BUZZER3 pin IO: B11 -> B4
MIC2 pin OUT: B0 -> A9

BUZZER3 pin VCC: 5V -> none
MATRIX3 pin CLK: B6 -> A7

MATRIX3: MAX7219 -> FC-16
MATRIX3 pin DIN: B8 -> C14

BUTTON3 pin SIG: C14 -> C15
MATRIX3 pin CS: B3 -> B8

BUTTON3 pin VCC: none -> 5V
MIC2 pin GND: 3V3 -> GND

==

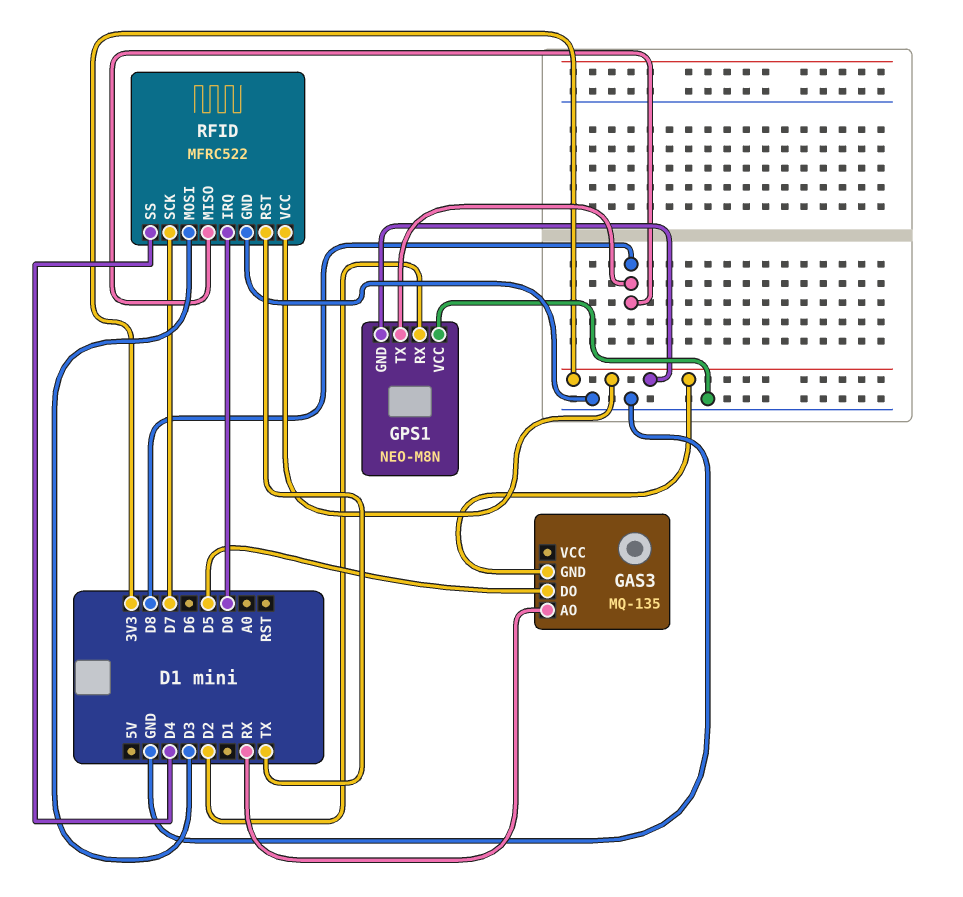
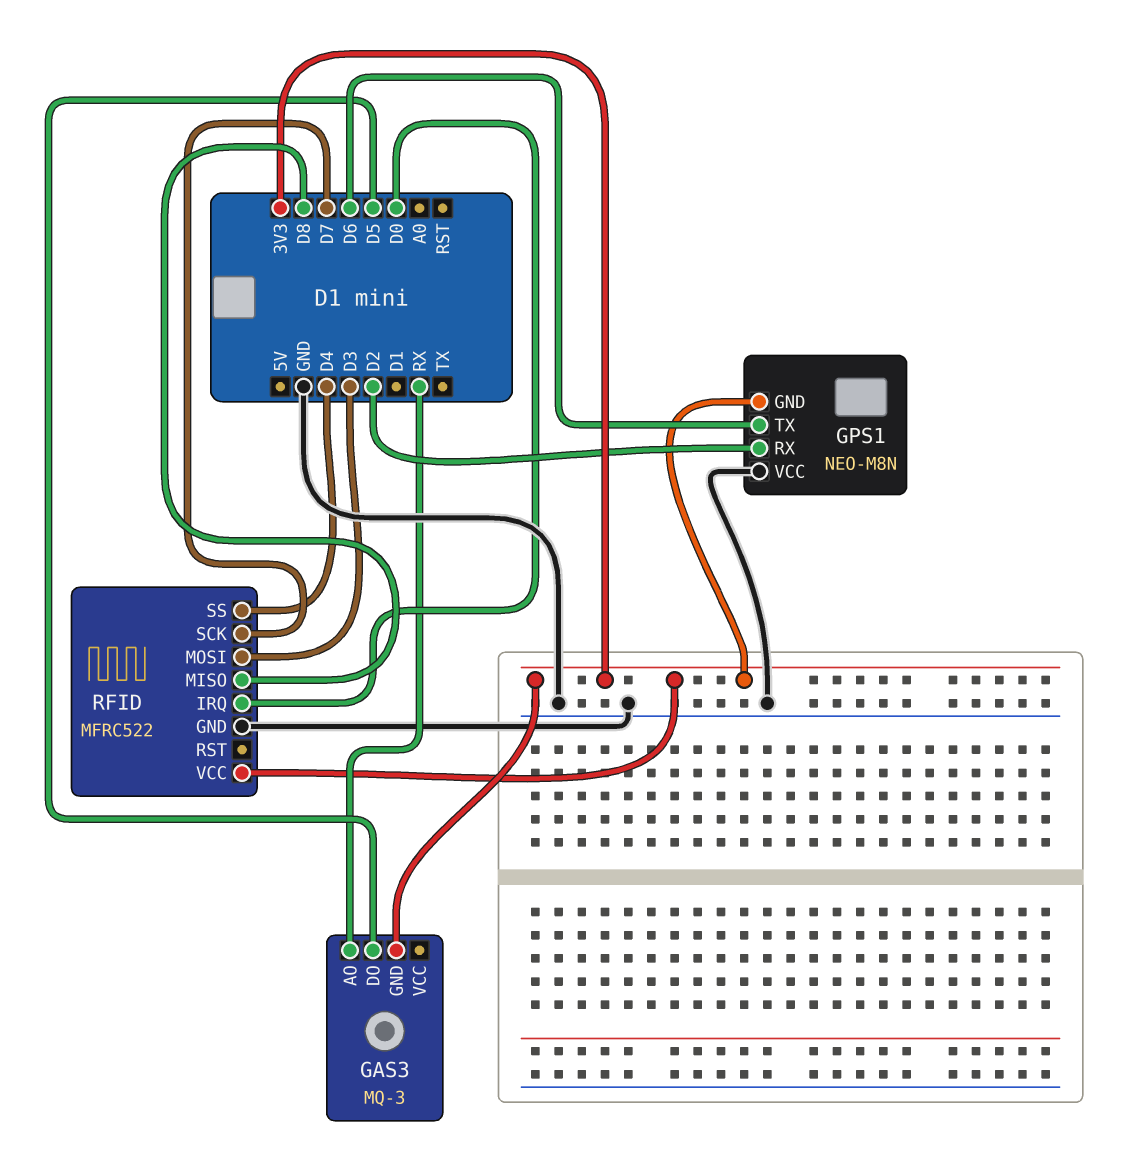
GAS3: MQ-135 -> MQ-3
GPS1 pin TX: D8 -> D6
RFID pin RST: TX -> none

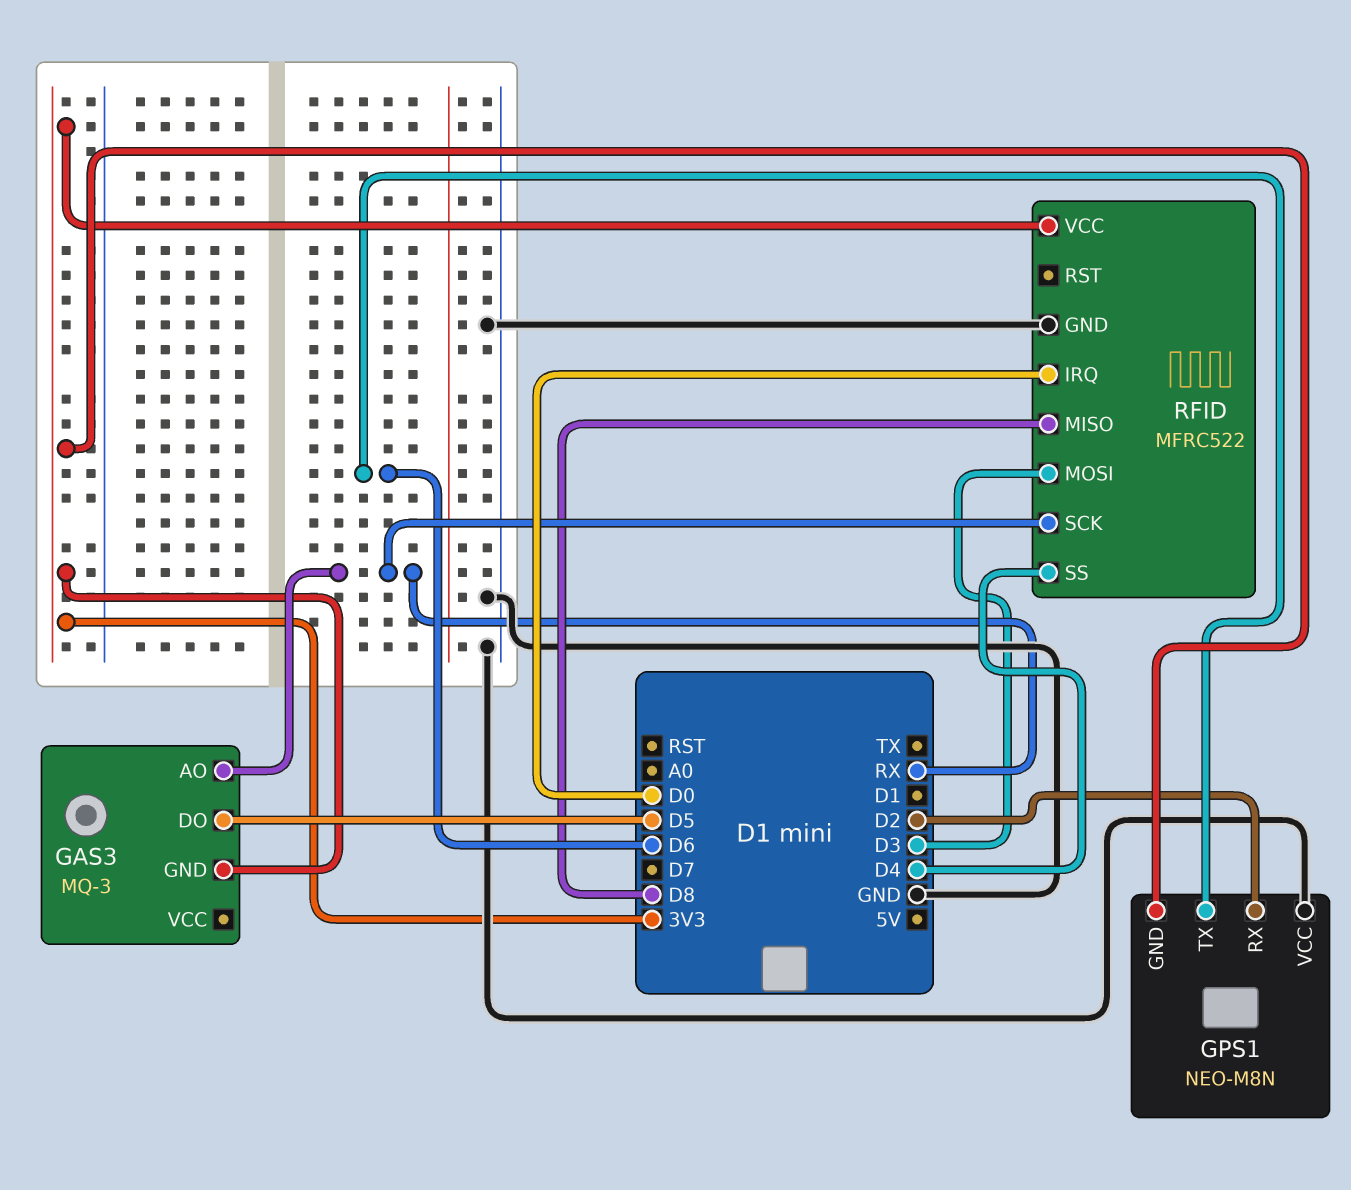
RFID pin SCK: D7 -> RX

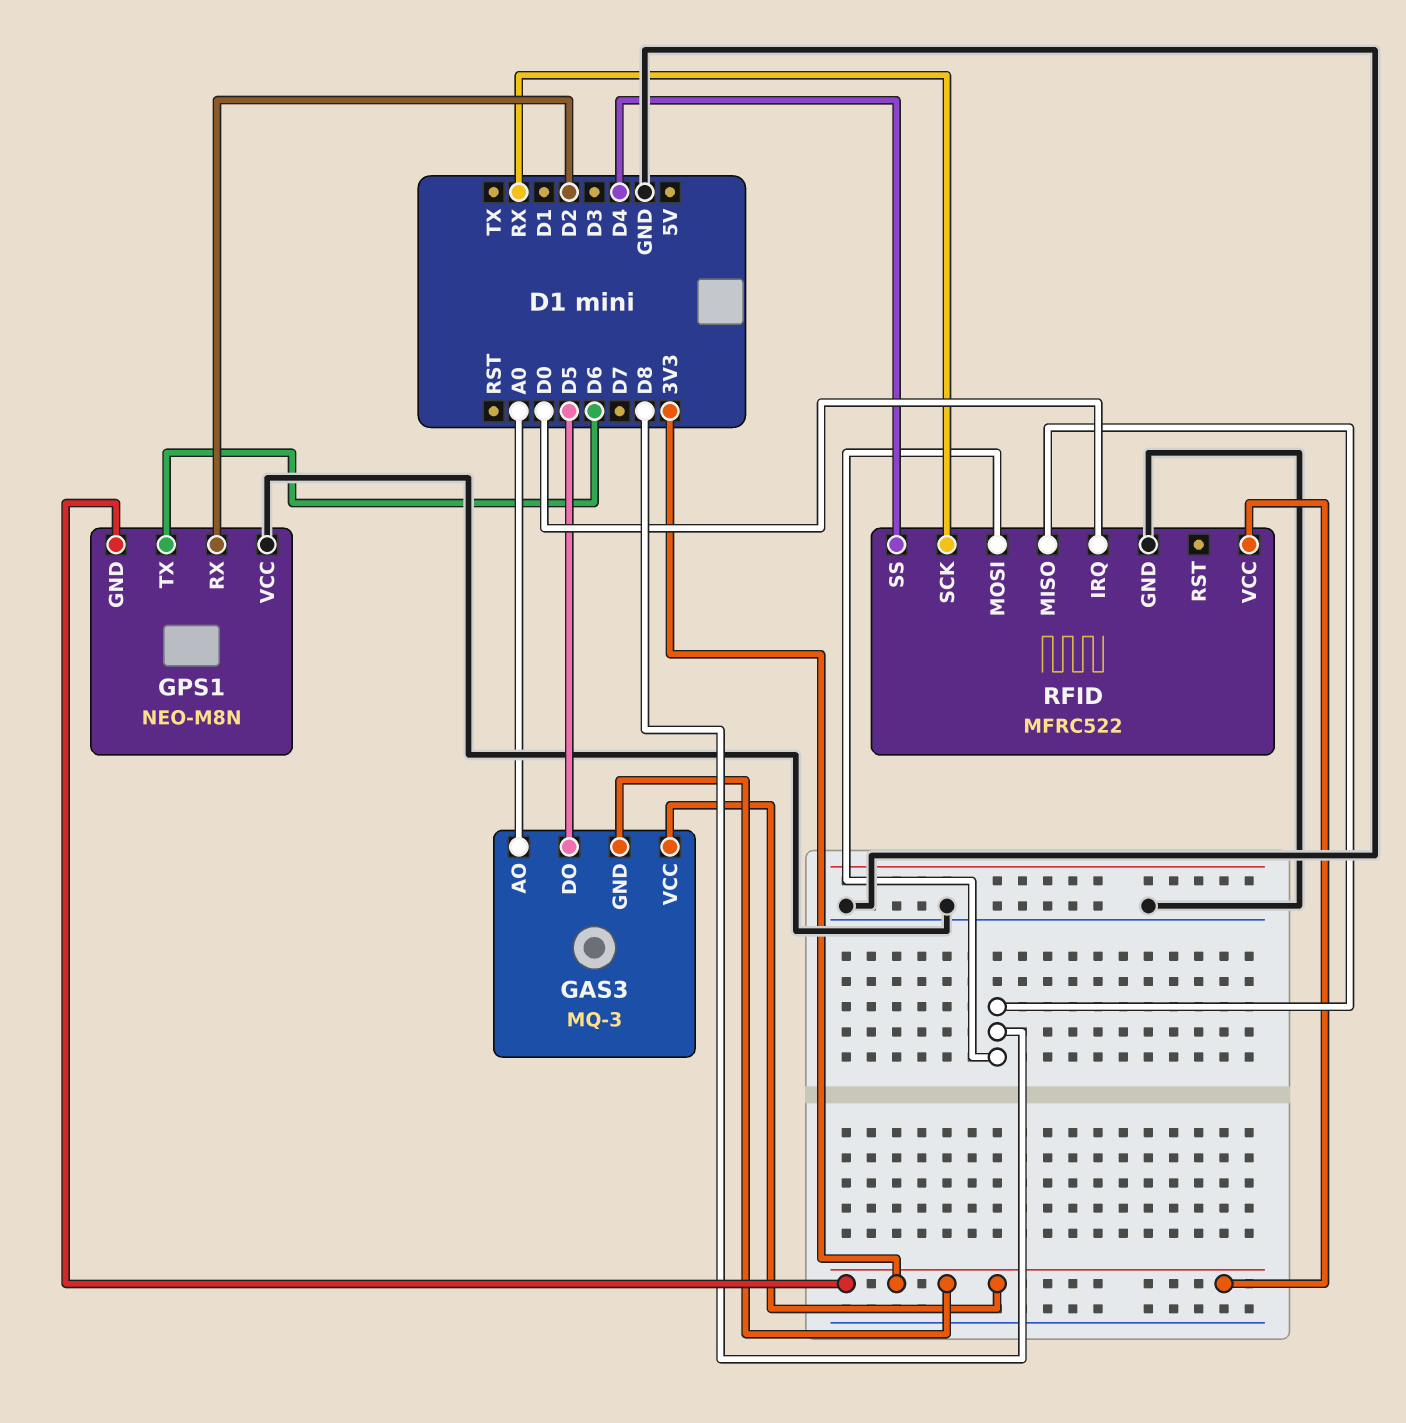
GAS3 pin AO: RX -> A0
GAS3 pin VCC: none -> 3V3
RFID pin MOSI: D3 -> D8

_Aim of the exercise_:
Lines wanted from the listing above: the line with "MATRIX3 pin CLK: B6 -> A7" up to and including the line with "MIC2 pin GND: 3V3 -> GND". Please write them out exactly, adding nothing else.

_Answer space_:
MATRIX3 pin CLK: B6 -> A7

MATRIX3: MAX7219 -> FC-16
MATRIX3 pin DIN: B8 -> C14

BUTTON3 pin SIG: C14 -> C15
MATRIX3 pin CS: B3 -> B8

BUTTON3 pin VCC: none -> 5V
MIC2 pin GND: 3V3 -> GND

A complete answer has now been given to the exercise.